* BEGIN Data excerpts *

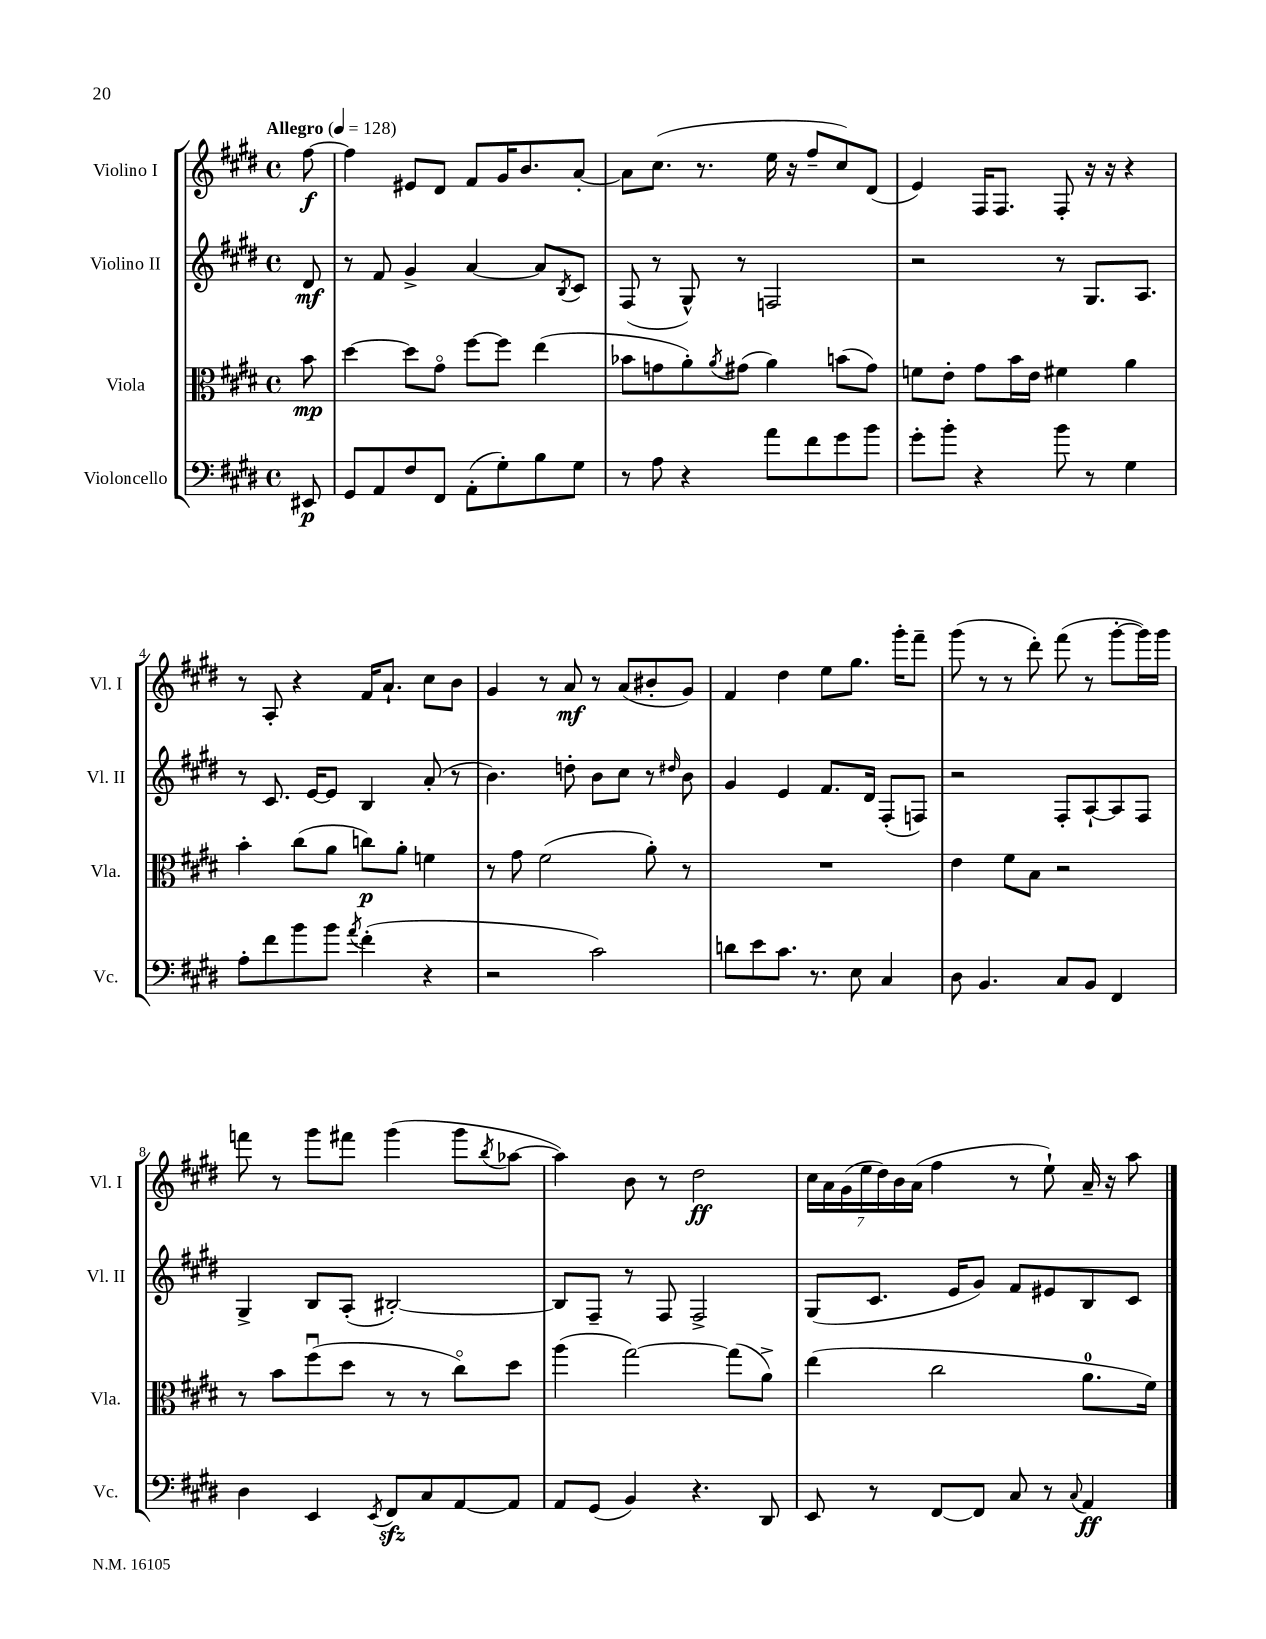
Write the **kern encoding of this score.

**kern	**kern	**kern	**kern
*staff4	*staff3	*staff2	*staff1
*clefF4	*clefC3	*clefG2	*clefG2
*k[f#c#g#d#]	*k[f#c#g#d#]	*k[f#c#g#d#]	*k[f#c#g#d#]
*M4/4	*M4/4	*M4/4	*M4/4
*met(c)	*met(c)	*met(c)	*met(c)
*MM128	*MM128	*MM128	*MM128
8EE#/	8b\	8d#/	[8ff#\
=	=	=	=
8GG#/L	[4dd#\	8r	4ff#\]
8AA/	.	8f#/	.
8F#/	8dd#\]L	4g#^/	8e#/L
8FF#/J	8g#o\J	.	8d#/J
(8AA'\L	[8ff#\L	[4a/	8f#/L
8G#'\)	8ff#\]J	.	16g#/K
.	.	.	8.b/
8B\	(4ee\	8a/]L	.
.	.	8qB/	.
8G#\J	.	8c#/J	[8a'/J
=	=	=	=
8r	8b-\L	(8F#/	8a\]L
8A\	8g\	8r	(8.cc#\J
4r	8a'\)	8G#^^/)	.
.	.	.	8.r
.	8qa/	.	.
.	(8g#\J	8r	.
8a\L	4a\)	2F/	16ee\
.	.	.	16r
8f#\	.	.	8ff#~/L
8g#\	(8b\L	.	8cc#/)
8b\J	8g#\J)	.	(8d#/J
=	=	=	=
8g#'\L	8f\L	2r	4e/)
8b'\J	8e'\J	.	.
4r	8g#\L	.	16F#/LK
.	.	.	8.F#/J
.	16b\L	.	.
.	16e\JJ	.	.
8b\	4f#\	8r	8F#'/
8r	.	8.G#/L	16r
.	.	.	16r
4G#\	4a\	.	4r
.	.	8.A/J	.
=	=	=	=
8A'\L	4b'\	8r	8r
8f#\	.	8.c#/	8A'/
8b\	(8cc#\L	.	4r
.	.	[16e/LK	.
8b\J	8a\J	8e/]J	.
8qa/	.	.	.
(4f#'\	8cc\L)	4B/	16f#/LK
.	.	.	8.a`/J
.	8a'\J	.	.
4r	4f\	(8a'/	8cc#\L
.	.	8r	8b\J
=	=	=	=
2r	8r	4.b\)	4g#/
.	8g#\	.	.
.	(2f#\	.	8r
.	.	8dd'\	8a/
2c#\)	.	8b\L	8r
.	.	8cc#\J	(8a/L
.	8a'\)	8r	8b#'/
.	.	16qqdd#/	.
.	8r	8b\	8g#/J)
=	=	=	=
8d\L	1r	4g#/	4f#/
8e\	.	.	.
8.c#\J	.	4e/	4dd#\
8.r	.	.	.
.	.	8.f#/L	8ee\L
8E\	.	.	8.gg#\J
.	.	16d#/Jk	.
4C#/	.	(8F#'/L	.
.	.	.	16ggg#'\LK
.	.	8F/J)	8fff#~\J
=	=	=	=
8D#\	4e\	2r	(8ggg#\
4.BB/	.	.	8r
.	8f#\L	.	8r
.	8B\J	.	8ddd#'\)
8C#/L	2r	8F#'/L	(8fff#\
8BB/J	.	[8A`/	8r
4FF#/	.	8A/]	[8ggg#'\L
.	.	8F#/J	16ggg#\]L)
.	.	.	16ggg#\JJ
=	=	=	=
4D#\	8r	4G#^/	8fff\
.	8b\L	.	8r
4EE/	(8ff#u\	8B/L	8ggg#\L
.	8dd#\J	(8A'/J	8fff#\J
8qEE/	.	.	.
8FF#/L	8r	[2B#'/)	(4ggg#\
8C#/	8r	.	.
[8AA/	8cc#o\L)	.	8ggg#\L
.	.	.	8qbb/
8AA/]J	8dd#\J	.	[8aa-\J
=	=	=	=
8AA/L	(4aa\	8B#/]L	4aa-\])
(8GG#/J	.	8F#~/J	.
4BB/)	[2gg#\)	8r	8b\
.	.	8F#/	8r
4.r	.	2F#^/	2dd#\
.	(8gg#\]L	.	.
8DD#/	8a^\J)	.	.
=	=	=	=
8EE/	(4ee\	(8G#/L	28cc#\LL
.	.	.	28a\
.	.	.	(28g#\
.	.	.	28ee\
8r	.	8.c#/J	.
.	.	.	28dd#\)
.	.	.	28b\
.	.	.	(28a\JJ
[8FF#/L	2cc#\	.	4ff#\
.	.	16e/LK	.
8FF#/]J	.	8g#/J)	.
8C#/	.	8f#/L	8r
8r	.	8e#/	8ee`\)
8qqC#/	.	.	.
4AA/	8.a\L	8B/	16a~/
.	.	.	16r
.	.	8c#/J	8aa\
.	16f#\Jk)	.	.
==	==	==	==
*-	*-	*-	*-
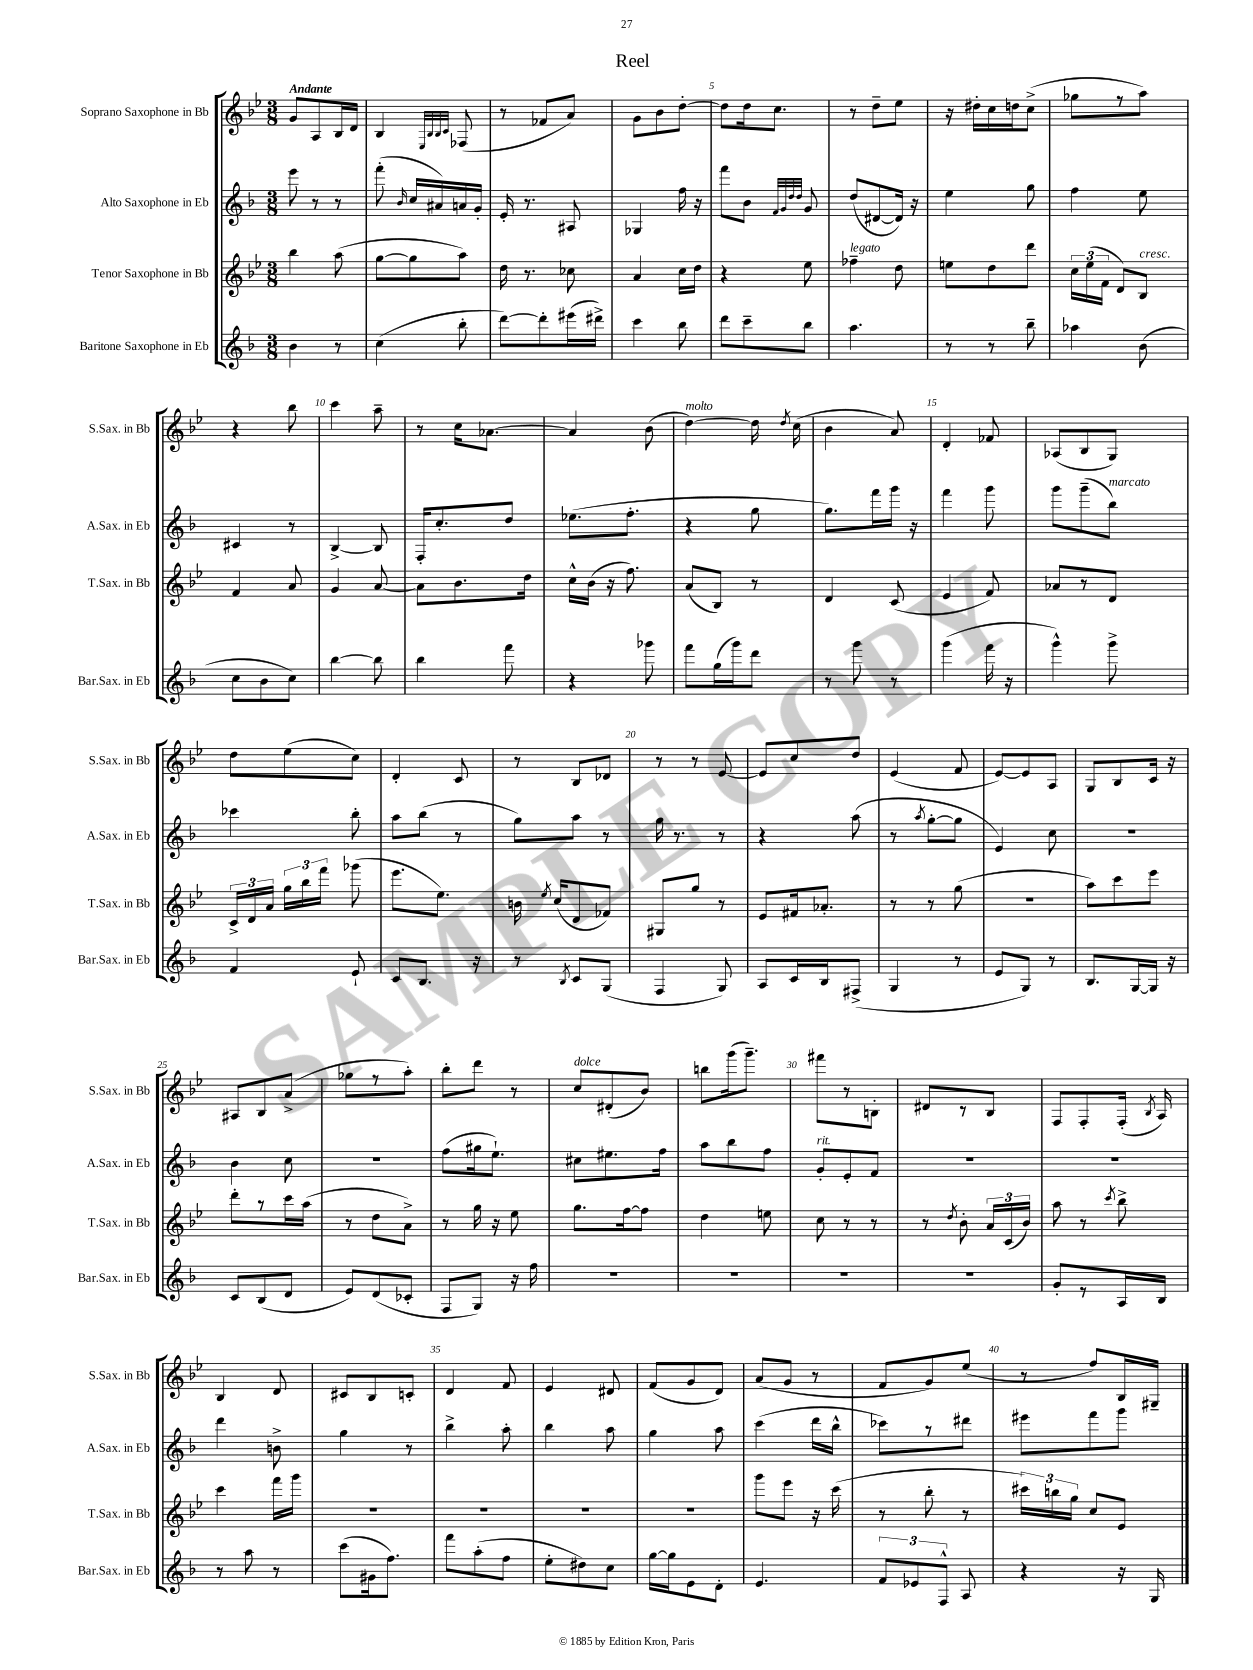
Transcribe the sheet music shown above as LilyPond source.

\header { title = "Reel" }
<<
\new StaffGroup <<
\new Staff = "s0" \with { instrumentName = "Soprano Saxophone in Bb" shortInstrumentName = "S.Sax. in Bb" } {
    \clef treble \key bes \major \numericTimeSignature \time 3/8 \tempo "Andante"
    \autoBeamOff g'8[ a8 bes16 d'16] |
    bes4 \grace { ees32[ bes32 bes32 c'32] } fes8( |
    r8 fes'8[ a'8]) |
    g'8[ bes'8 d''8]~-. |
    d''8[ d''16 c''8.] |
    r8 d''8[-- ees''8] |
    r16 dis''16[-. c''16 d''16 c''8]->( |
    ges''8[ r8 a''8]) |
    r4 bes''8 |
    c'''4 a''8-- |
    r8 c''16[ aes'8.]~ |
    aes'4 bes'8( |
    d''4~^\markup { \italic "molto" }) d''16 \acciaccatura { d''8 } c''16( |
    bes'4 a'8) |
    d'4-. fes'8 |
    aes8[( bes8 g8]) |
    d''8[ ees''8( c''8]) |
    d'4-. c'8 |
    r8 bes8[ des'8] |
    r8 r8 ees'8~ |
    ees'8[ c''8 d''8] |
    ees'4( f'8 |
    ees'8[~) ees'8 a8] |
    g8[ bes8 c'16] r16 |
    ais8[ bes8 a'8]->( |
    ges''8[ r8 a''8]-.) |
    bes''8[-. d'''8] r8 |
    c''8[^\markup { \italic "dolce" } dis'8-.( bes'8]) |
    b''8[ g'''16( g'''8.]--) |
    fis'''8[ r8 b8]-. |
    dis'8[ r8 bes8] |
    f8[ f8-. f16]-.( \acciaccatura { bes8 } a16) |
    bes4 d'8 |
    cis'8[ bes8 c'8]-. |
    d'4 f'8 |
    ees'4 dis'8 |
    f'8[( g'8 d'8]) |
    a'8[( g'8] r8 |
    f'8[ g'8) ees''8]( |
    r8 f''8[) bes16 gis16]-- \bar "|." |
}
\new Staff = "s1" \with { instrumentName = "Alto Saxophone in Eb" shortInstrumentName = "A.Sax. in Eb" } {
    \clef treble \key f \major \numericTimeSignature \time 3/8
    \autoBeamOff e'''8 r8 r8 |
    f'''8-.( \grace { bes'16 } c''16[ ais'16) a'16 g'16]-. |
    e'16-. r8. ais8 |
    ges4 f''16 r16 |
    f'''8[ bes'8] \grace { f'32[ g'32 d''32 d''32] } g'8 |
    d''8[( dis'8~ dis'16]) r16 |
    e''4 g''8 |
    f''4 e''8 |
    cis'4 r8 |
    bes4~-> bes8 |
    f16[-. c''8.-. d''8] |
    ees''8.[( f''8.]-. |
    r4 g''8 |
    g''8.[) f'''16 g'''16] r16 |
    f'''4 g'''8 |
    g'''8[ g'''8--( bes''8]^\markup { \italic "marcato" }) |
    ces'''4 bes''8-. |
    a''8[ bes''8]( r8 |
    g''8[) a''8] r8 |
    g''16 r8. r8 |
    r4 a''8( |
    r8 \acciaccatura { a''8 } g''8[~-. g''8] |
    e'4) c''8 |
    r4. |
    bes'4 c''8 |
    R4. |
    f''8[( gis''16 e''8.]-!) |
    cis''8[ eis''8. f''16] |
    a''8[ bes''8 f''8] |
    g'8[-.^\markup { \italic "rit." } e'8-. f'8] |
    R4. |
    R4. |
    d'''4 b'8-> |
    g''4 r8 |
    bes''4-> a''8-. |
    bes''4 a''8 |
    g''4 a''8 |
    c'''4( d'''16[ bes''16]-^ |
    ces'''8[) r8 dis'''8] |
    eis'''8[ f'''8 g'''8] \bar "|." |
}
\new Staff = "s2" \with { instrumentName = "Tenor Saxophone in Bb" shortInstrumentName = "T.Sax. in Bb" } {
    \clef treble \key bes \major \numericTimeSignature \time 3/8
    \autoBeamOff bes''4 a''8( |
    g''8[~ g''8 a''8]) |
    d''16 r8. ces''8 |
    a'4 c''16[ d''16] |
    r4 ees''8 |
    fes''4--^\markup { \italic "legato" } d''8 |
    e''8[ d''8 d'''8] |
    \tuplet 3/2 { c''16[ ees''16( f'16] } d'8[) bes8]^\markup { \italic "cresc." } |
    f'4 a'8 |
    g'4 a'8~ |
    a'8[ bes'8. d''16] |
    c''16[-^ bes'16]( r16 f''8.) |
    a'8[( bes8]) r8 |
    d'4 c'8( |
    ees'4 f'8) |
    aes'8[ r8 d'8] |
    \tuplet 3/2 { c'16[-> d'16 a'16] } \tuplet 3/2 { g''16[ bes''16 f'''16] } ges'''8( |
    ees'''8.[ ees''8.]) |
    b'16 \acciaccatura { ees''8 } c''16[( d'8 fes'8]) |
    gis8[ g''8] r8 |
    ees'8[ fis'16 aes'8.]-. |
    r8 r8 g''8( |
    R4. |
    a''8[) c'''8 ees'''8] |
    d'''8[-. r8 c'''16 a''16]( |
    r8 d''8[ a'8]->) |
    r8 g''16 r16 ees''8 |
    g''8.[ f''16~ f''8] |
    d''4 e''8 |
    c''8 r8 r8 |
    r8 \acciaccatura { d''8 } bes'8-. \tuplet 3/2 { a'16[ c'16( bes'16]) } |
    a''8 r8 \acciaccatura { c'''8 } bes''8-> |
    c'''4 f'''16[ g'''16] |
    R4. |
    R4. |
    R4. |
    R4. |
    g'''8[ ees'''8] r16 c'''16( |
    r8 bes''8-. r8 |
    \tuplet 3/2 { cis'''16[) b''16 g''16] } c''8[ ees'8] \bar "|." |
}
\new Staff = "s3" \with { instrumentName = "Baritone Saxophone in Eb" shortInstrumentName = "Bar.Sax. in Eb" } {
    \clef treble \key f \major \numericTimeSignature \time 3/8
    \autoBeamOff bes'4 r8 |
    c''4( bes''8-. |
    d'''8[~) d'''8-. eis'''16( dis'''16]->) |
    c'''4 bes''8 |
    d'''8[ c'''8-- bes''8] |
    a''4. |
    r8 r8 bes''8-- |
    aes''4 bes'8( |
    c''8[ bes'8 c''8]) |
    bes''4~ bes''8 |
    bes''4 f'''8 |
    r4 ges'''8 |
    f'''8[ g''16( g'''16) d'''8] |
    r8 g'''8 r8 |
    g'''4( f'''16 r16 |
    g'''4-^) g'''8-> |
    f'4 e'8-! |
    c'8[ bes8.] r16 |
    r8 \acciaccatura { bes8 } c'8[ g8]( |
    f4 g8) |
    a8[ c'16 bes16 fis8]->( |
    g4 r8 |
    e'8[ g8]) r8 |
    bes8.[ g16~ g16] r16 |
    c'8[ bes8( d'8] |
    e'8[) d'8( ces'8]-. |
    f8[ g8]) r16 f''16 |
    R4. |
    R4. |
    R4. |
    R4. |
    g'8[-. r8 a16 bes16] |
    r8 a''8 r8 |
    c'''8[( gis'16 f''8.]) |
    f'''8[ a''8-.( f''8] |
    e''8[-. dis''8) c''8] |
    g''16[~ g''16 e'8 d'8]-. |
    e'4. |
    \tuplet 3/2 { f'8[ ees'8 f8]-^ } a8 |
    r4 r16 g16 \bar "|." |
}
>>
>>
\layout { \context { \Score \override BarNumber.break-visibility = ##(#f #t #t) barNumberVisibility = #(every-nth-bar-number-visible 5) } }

* END Data excerpts *

Stated task :: Report each line in the material above that contains the string "autoBeamOff".

Task result ::
    \autoBeamOff g'8[ a8 bes16 d'16] |
    \autoBeamOff e'''8 r8 r8 |
    \autoBeamOff bes''4 a''8( |
    \autoBeamOff bes'4 r8 |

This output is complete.